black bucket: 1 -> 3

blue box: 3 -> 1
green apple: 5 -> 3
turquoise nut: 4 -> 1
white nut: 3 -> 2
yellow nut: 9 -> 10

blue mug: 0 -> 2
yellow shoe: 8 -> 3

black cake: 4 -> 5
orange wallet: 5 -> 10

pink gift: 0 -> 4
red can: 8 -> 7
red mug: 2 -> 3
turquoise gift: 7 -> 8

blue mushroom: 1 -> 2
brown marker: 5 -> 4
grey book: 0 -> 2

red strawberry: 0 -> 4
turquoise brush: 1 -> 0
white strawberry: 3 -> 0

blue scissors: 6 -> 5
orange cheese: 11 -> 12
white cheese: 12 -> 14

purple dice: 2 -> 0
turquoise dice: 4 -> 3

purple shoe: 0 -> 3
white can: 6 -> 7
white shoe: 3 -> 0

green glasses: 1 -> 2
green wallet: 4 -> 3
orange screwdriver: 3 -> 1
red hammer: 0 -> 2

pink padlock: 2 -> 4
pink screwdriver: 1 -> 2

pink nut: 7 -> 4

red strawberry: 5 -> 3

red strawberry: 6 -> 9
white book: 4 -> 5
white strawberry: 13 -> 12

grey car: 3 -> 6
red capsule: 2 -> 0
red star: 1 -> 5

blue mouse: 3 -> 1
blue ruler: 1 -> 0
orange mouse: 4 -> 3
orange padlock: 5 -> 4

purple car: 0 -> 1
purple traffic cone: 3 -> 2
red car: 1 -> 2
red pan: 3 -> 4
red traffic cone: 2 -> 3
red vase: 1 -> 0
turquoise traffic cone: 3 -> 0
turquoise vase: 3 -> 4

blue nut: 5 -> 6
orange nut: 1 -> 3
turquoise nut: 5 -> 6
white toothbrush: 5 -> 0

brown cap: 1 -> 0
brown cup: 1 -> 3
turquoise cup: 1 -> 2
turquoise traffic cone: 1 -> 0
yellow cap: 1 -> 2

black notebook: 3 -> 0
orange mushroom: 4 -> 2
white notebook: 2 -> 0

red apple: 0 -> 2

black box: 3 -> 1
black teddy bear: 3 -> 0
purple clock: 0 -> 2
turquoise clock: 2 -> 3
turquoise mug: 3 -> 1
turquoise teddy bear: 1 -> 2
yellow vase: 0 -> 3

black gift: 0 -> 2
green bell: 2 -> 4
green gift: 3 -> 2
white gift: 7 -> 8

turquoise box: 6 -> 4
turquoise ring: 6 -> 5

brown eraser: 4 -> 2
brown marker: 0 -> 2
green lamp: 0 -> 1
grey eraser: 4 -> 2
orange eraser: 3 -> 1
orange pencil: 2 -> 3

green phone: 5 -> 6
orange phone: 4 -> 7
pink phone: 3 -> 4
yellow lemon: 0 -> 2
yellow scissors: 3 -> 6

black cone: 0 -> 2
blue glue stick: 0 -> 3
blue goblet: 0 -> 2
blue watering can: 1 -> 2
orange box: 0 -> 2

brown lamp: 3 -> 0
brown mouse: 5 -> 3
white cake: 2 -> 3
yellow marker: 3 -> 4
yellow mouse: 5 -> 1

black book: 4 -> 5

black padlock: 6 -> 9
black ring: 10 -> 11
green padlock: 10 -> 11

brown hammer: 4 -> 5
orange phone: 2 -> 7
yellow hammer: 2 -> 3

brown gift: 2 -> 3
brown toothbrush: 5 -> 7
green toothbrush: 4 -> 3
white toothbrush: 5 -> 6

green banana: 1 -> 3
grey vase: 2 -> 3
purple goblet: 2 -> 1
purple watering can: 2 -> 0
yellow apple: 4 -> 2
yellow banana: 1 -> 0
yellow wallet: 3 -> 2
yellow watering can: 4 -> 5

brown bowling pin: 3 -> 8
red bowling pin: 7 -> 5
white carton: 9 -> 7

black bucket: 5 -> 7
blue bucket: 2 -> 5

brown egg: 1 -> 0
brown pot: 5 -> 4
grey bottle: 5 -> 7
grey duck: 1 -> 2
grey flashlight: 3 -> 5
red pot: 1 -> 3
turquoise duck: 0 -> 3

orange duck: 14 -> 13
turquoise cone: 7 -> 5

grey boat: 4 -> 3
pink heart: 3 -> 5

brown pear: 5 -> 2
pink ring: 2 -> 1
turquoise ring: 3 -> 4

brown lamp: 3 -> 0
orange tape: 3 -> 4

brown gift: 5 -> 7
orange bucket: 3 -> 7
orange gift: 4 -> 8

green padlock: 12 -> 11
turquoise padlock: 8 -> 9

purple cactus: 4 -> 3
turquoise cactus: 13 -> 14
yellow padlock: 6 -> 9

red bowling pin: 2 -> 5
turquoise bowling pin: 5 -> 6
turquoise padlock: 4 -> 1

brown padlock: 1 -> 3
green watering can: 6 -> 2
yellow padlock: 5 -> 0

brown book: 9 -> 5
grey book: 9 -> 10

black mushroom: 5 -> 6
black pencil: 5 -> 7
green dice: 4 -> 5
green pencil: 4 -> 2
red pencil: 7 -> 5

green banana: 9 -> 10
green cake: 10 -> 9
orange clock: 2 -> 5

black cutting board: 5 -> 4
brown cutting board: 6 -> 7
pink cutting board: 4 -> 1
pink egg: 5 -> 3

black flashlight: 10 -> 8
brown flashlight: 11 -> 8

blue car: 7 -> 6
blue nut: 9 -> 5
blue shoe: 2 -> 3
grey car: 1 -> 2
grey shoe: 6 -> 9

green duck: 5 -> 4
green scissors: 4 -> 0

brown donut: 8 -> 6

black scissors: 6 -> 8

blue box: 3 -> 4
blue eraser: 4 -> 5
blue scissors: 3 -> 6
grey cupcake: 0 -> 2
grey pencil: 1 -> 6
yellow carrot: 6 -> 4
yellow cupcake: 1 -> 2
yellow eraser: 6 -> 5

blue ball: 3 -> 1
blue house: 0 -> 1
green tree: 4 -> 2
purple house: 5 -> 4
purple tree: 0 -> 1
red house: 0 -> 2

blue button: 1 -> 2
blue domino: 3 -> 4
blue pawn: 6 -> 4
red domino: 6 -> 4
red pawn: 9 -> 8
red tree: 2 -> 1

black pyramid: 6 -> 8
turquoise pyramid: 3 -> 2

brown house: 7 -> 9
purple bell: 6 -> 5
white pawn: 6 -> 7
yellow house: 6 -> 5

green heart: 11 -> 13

- Work task -
The word to find is "tree". Copy every line of the data that holds it.

- Your response -
green tree: 4 -> 2
purple tree: 0 -> 1
red tree: 2 -> 1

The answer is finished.